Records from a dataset
──────────────────────────────

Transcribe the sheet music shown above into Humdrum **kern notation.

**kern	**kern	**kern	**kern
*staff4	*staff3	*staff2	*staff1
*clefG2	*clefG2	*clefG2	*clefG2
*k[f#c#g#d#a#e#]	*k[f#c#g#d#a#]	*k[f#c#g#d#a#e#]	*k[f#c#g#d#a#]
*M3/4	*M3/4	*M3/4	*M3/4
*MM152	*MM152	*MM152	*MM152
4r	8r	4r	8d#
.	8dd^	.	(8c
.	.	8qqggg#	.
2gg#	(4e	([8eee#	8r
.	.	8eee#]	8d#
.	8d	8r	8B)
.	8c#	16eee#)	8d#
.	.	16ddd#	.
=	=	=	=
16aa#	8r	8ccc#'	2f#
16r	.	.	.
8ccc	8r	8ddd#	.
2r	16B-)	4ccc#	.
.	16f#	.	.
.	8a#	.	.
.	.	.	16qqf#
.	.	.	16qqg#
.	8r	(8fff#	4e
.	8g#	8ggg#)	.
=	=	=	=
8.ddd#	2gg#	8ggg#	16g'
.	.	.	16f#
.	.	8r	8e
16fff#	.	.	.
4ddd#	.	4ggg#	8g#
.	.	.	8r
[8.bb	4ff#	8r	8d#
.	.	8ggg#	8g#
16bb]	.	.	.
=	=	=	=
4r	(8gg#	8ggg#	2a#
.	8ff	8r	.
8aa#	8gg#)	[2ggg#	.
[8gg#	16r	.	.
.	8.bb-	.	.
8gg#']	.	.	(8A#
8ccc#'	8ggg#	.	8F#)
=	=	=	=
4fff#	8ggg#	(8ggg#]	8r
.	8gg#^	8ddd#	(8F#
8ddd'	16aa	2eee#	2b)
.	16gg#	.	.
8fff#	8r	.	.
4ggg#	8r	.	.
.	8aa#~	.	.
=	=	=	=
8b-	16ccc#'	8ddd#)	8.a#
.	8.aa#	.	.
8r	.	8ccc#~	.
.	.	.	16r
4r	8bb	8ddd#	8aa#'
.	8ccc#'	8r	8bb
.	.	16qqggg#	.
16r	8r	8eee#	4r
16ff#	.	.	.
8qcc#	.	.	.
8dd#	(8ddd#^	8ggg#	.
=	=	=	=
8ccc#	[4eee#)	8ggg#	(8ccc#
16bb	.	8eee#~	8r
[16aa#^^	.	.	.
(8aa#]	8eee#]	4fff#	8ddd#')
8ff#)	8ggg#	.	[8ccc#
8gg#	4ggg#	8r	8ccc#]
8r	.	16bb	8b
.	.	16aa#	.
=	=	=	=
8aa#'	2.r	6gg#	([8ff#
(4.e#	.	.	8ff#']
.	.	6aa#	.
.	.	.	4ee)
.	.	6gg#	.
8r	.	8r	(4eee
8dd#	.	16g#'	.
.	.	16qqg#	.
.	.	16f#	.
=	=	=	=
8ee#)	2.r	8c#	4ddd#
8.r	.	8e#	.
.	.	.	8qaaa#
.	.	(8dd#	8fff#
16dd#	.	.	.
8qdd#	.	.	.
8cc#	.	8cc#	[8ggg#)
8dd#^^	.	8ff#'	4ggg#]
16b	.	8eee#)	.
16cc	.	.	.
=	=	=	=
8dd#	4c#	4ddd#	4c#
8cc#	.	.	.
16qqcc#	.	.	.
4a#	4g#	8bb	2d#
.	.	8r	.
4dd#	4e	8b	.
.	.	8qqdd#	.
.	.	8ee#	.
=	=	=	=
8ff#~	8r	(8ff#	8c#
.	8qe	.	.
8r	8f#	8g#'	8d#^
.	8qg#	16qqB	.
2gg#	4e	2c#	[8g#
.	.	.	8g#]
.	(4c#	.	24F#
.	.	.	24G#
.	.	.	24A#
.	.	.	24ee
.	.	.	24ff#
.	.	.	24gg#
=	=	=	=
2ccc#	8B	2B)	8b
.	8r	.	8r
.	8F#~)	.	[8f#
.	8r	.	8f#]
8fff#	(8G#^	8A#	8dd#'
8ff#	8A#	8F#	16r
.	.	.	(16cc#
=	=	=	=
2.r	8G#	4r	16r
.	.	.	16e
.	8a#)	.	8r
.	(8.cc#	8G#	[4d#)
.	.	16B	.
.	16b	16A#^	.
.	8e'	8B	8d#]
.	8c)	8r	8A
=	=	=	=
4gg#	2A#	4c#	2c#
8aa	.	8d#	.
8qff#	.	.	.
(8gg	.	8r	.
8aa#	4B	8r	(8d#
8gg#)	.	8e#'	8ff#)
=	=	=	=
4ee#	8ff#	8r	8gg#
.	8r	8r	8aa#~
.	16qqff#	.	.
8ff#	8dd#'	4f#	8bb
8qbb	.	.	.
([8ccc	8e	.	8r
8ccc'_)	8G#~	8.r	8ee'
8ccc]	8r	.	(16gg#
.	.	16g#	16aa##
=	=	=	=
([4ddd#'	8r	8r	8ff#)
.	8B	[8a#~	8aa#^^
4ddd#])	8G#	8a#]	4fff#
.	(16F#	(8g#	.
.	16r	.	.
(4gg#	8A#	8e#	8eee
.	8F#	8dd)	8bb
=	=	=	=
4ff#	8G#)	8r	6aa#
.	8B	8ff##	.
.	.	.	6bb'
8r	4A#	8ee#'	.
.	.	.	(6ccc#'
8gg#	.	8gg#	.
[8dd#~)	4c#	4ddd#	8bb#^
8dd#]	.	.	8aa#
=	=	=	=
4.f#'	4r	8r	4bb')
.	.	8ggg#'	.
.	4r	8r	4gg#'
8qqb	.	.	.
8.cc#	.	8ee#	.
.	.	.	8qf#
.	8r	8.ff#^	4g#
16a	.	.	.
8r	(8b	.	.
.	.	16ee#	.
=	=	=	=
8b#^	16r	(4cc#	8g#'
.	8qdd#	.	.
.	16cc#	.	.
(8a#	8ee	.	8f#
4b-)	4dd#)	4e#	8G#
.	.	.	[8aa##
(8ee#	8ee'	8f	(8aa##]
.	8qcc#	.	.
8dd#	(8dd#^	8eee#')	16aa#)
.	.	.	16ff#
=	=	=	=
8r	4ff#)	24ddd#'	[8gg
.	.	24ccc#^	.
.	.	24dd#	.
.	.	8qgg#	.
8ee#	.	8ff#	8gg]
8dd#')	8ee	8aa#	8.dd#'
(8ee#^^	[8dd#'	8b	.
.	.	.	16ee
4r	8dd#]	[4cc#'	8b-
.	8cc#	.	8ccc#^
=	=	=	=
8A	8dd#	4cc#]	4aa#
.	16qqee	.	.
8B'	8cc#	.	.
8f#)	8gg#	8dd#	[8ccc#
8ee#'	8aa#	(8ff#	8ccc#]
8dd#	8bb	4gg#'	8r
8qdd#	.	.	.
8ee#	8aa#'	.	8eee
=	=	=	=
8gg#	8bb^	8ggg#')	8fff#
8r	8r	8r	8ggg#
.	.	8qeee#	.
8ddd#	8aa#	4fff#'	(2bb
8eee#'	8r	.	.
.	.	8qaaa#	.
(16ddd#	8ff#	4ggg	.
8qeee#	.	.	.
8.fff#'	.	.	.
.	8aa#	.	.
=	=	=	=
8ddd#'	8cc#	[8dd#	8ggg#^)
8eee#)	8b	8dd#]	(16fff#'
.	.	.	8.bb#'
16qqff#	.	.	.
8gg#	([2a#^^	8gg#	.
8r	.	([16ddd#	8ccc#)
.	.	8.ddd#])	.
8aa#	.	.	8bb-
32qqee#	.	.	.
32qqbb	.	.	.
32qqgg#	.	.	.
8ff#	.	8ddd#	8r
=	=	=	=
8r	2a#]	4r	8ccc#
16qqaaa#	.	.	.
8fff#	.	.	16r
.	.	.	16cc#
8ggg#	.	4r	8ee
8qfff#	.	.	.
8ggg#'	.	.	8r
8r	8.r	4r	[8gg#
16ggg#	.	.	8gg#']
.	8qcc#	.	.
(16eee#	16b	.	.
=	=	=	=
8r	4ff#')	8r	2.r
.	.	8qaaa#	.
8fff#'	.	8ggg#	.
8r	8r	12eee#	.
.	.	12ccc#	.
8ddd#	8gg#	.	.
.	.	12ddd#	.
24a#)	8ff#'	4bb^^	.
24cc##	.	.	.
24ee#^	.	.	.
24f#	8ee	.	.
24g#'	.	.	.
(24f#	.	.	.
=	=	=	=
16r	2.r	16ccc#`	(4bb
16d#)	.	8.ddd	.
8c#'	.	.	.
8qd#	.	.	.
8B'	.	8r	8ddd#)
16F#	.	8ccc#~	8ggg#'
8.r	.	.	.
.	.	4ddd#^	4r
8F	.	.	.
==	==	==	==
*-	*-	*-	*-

──────────────────────────────

* OBJECTIVE *
List every line above that contains the string "kern", copying each such line in full. Case counts.

* ANSWER TO THIS EXERCISE *
Transcribe the sheet music shown above into Humdrum **kern notation.
**kern	**kern	**kern	**kern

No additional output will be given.